» **Work required**:
Retype exactly the lines below, beginning with the first and ending with the line where "STEPPER1 pin IN4: TX -> D3" appears.

[Structured diff data]
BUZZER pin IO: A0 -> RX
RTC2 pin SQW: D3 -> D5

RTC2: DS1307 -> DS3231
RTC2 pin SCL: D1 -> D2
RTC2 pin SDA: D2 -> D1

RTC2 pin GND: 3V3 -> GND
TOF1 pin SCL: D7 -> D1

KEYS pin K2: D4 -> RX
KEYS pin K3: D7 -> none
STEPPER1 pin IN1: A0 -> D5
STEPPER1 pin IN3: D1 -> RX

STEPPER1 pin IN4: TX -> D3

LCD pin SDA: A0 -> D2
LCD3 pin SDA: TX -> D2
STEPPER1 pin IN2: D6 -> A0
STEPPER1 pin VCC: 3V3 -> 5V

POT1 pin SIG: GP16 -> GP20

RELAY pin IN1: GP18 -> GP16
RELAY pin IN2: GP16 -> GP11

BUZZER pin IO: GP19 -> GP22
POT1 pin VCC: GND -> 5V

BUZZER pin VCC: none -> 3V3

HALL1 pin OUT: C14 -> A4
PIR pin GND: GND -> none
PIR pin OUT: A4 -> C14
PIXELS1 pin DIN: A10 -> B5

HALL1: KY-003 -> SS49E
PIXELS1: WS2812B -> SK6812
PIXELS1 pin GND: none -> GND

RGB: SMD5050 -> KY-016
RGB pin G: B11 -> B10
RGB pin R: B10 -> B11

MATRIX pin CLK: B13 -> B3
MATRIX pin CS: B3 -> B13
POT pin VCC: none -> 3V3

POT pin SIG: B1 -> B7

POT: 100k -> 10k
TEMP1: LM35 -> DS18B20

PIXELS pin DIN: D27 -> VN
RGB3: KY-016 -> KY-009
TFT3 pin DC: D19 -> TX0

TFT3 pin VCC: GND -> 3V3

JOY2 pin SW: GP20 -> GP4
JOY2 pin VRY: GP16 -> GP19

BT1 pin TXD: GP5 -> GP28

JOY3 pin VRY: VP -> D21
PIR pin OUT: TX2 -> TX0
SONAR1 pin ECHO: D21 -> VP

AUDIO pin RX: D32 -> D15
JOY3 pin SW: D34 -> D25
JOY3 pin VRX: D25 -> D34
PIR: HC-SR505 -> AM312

» **Response to the task**:
BUZZER pin IO: A0 -> RX
RTC2 pin SQW: D3 -> D5

RTC2: DS1307 -> DS3231
RTC2 pin SCL: D1 -> D2
RTC2 pin SDA: D2 -> D1

RTC2 pin GND: 3V3 -> GND
TOF1 pin SCL: D7 -> D1

KEYS pin K2: D4 -> RX
KEYS pin K3: D7 -> none
STEPPER1 pin IN1: A0 -> D5
STEPPER1 pin IN3: D1 -> RX

STEPPER1 pin IN4: TX -> D3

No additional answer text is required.